───── SUPPLIED DATA

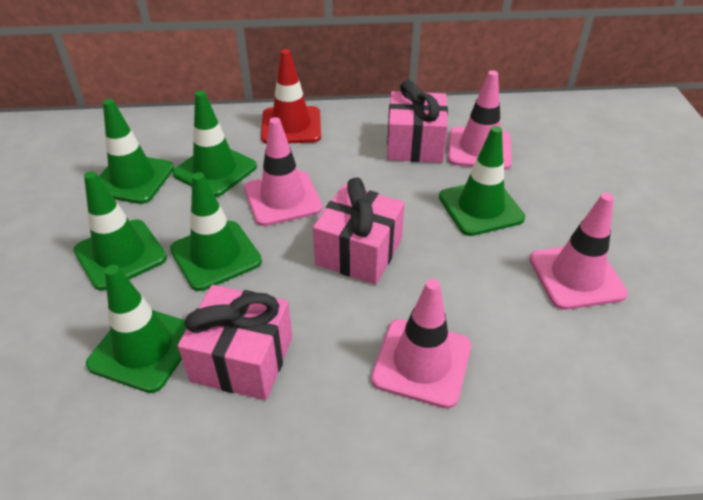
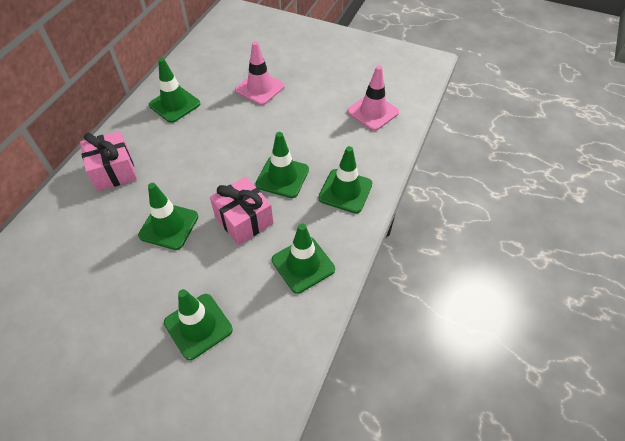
pink gift: 3 -> 2
pink traffic cone: 4 -> 2
red traffic cone: 1 -> 0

──────────

Your task is an exact transcription of all the data, minus the pictures.

pink gift: 3 -> 2
pink traffic cone: 4 -> 2
red traffic cone: 1 -> 0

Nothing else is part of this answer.